If a line in the entries below contains the word "pure", it counts; report how many such lines there are, and only that number.

======== Task material ========

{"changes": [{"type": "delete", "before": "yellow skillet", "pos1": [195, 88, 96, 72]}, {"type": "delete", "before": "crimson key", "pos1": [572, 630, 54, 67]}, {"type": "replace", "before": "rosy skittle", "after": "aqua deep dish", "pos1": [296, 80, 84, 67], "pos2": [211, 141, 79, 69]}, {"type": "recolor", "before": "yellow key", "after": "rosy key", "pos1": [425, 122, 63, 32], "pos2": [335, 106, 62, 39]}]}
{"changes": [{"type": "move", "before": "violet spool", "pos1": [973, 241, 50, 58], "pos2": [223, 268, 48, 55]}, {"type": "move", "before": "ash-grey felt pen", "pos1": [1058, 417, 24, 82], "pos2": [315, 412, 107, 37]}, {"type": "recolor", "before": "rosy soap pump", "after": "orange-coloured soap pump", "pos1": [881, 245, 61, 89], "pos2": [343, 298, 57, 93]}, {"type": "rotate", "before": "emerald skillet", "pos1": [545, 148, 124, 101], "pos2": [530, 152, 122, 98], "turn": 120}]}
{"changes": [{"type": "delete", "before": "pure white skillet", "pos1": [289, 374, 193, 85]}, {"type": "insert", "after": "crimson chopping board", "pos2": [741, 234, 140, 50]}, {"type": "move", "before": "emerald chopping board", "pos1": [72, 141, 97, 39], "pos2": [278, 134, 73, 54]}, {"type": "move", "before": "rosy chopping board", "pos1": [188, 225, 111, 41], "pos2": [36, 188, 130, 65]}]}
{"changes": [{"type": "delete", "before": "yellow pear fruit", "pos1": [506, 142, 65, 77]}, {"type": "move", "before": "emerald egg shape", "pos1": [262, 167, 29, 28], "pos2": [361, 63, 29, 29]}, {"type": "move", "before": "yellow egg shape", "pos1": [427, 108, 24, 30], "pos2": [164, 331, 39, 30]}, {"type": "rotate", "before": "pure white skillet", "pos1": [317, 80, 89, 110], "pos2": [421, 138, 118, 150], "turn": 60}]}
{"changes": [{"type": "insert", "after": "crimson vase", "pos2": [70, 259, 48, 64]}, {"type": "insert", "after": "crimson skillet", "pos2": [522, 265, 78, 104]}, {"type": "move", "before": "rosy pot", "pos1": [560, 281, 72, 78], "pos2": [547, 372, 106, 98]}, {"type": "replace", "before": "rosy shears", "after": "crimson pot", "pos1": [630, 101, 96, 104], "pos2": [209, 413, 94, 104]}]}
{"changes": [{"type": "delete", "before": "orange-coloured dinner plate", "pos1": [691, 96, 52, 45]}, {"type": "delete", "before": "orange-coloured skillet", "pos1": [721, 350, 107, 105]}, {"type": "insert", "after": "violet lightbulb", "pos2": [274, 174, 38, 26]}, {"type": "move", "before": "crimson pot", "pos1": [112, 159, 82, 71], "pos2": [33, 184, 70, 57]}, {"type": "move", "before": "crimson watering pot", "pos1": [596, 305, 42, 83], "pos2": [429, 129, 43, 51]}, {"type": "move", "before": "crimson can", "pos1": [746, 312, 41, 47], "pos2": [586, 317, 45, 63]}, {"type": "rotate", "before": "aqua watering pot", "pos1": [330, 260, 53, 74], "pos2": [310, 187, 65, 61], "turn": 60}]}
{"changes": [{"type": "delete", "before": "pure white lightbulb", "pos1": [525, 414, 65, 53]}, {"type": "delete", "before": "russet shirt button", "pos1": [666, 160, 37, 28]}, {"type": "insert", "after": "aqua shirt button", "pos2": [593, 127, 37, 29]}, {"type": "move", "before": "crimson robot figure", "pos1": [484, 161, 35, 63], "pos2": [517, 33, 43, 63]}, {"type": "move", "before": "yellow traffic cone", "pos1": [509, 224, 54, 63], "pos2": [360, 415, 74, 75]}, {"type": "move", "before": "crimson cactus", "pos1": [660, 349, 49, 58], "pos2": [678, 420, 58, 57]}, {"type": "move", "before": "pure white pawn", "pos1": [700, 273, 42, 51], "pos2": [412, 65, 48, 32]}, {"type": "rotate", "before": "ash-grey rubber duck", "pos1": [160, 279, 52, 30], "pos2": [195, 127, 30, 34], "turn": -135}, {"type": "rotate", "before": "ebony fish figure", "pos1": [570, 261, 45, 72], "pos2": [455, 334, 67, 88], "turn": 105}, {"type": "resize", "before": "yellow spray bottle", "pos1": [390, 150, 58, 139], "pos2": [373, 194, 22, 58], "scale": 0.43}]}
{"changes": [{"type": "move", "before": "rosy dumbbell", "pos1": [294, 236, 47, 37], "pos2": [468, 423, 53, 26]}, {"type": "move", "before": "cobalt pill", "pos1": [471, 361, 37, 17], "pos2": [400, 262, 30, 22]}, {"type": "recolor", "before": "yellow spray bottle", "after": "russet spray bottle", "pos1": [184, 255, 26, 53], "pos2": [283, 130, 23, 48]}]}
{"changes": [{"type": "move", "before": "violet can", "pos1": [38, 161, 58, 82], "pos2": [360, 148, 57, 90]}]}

========

Written response:
3